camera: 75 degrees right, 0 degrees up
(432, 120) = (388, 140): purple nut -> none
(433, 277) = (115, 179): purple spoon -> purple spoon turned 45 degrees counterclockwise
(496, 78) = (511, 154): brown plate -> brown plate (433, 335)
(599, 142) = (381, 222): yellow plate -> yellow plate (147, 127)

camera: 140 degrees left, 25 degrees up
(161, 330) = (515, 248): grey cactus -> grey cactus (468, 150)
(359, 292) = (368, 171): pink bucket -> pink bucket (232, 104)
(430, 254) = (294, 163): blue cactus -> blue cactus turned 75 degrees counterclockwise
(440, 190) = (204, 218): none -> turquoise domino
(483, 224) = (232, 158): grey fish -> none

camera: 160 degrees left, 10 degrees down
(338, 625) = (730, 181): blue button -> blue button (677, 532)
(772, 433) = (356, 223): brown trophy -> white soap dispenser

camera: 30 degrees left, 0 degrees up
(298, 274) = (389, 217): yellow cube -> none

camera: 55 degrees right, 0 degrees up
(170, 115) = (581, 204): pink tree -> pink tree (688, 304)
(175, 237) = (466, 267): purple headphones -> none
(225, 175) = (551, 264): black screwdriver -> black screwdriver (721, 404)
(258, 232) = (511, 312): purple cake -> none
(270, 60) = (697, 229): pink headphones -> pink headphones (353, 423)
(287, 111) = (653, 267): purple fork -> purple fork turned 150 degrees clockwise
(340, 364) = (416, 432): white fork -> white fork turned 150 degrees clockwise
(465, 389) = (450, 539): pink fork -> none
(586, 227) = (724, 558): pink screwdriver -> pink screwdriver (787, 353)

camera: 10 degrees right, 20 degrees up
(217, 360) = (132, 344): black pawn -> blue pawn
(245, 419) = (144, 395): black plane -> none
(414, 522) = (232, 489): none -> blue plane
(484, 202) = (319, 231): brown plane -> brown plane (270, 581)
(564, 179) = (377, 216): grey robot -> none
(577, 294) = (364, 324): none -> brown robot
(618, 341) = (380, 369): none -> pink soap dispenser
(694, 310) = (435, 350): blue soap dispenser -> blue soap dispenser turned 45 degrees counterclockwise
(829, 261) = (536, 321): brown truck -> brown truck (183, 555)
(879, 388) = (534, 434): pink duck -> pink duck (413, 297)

## [What is required]
Once you have checked every line of the material above, return the ones that hold the string "plate".

## [Response area]
(496, 78) = (511, 154): brown plate -> brown plate (433, 335)
(599, 142) = (381, 222): yellow plate -> yellow plate (147, 127)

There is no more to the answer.